• _Task item_
Restrict the output to the lines below starting at the one that contains "(408, 179) = (255, 389): brown" and ending at the one that contains "(324, 490) = (608, 290): white", and restate them word for word, both ends included.

• _Data extracts_
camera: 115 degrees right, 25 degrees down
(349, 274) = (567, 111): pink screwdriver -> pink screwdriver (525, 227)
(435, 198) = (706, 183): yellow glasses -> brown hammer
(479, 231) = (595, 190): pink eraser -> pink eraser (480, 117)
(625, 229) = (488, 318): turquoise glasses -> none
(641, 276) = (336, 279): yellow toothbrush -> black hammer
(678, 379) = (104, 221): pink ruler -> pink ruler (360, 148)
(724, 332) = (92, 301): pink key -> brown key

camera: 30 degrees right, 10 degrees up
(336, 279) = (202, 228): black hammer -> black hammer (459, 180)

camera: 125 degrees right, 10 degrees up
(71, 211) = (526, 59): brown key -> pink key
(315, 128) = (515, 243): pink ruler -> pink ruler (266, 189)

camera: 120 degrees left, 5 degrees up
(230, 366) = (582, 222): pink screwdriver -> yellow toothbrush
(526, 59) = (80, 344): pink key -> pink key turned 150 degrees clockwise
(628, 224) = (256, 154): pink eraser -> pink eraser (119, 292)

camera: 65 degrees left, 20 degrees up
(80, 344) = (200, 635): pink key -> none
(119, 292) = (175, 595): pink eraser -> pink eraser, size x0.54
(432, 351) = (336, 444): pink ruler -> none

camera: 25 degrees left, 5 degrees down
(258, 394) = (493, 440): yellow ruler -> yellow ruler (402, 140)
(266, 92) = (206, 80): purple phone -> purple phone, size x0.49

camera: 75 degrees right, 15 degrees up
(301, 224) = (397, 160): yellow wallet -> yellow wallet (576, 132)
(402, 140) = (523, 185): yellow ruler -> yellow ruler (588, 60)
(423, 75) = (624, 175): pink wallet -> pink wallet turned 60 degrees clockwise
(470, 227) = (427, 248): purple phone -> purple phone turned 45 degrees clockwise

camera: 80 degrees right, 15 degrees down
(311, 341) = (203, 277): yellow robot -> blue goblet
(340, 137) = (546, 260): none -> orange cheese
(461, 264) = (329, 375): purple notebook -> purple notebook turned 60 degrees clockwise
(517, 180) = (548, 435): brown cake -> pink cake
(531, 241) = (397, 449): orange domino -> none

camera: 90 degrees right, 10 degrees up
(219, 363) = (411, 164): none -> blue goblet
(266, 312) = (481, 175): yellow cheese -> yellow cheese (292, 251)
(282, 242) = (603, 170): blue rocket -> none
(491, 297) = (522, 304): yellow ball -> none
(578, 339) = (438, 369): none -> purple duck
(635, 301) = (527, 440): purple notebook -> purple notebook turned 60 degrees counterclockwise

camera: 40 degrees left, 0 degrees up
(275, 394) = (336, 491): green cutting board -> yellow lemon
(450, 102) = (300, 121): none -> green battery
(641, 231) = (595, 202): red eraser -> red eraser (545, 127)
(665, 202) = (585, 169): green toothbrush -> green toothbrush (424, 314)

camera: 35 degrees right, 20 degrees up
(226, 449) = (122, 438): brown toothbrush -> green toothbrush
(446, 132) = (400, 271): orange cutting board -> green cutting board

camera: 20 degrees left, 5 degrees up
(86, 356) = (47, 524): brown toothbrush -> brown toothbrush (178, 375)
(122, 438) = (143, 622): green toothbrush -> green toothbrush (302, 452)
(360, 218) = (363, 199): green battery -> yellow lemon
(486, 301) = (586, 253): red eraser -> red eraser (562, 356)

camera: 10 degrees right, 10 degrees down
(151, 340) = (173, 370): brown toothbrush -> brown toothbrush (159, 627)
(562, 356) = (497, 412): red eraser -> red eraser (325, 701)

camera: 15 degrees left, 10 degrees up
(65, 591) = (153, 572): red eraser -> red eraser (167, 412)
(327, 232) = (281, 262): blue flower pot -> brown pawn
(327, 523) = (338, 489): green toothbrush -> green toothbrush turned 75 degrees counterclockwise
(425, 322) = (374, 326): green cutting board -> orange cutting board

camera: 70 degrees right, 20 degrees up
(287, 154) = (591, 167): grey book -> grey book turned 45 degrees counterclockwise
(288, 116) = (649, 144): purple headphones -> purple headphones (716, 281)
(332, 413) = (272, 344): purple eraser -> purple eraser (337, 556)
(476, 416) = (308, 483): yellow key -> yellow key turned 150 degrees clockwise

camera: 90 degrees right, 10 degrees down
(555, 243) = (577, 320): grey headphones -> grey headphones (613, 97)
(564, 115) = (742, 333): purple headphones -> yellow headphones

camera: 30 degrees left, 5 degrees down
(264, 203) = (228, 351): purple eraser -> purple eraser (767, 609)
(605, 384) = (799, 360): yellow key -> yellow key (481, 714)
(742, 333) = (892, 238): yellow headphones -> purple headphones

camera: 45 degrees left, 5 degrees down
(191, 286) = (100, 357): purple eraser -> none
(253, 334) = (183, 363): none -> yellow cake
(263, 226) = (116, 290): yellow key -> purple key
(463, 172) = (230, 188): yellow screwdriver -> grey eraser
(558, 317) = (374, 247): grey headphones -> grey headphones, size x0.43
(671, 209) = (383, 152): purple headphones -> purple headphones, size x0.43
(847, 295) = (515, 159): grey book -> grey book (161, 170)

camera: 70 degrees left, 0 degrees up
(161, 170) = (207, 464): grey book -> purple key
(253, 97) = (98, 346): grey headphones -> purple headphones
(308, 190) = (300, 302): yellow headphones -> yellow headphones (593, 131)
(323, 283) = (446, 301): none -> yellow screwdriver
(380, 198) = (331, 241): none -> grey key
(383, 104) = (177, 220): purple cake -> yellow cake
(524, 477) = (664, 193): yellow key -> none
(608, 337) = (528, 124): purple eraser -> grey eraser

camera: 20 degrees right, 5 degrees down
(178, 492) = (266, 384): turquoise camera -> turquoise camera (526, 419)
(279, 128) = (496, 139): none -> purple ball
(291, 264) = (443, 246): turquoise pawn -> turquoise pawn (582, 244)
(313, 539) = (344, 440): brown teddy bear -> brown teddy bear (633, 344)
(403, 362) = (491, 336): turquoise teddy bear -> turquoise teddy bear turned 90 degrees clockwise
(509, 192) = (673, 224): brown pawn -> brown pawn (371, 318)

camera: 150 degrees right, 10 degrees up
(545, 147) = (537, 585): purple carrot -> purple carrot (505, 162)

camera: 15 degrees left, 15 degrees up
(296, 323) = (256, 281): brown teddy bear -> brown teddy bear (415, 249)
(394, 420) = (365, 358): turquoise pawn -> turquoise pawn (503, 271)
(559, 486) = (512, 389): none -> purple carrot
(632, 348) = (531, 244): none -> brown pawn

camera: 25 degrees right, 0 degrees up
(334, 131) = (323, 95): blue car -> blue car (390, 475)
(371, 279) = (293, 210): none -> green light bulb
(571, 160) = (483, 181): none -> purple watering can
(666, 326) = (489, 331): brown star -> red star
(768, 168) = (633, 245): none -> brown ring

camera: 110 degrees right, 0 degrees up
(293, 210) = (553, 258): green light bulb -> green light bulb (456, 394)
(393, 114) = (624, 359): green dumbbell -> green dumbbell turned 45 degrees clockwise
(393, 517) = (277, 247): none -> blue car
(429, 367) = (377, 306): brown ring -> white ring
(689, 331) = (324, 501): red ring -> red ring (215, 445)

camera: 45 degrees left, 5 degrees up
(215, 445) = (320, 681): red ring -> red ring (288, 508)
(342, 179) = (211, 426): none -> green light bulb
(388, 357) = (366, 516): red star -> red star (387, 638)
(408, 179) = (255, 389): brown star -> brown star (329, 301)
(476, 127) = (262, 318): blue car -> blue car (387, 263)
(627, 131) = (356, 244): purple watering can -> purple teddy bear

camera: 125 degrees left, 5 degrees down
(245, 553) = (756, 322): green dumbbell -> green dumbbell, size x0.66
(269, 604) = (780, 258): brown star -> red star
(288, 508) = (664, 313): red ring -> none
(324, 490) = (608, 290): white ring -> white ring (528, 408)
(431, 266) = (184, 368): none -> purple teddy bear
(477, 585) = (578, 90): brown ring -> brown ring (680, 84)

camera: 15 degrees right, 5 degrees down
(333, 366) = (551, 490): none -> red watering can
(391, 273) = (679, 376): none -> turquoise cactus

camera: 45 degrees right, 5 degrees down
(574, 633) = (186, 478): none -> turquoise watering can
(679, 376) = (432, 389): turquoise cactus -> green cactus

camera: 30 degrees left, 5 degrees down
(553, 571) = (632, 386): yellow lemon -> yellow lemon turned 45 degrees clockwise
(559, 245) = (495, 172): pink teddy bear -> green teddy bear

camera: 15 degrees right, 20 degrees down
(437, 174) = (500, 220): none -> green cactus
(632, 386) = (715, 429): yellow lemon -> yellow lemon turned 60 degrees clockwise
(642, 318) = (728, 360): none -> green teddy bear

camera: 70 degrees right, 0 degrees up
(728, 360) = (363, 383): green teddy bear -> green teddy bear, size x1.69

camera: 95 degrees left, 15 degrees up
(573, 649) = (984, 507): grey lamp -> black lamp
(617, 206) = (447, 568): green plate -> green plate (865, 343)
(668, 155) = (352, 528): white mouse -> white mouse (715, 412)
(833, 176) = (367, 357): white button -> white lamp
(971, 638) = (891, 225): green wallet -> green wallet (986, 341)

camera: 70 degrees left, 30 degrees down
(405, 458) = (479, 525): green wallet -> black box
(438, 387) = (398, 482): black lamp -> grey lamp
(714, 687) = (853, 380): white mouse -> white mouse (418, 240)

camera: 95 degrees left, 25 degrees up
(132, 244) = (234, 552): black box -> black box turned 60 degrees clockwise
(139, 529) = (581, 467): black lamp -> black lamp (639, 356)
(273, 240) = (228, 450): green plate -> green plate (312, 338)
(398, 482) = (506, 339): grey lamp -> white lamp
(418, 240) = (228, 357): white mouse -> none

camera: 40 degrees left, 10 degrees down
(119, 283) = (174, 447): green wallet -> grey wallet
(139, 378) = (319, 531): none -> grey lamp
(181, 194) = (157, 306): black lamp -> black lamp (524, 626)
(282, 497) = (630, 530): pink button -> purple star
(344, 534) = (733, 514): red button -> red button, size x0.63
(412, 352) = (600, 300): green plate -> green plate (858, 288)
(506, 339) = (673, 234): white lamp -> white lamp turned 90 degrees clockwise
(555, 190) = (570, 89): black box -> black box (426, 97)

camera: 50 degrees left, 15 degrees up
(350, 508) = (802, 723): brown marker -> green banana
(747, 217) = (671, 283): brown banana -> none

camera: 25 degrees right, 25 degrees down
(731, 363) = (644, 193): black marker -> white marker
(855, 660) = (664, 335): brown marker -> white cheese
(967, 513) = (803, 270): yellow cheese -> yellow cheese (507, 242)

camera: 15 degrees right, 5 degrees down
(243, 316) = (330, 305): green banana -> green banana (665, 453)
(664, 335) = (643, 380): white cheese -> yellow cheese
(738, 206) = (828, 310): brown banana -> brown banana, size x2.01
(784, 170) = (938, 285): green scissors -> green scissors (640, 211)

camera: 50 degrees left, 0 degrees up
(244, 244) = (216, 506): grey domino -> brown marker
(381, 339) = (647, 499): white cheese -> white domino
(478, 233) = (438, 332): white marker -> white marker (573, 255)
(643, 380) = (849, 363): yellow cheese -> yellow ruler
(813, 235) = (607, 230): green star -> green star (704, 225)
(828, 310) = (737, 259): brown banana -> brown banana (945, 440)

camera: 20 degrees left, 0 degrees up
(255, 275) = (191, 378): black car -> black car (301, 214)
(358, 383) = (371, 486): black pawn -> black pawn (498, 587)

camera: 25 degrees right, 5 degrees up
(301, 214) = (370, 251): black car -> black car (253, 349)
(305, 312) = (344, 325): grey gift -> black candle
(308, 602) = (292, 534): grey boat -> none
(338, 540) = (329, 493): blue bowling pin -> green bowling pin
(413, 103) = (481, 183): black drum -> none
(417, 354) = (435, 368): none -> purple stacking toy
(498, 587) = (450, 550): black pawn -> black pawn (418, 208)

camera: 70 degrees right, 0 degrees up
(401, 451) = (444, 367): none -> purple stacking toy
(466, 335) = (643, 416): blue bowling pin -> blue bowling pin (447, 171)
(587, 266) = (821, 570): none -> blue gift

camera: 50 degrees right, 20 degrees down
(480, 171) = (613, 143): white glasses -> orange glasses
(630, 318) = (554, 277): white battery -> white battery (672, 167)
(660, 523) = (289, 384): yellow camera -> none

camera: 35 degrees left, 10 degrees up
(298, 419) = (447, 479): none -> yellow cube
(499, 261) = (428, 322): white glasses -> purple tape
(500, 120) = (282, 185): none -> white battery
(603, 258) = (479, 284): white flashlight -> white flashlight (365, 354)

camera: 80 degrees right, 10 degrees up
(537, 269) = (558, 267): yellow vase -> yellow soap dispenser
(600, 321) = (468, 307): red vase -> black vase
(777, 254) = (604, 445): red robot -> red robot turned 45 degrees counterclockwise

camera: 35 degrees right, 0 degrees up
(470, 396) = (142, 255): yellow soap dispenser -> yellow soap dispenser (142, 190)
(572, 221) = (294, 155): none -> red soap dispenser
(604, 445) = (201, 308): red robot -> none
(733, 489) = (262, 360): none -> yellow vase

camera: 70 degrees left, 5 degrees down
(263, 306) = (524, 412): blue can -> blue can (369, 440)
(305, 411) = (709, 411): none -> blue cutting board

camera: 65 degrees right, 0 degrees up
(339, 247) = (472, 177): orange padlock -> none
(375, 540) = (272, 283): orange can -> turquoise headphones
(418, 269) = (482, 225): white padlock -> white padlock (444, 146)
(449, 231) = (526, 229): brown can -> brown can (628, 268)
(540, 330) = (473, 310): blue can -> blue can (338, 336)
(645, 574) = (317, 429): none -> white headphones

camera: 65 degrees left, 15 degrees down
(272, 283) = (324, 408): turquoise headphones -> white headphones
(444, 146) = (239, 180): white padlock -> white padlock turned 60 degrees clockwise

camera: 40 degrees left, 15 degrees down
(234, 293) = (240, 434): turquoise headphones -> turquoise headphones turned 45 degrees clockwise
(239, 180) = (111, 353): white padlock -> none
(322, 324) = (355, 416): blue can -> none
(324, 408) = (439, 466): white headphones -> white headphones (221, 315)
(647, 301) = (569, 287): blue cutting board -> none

• _Answer for the task_
(408, 179) = (255, 389): brown star -> brown star (329, 301)
(476, 127) = (262, 318): blue car -> blue car (387, 263)
(627, 131) = (356, 244): purple watering can -> purple teddy bear

camera: 125 degrees left, 5 degrees down
(245, 553) = (756, 322): green dumbbell -> green dumbbell, size x0.66
(269, 604) = (780, 258): brown star -> red star
(288, 508) = (664, 313): red ring -> none
(324, 490) = (608, 290): white ring -> white ring (528, 408)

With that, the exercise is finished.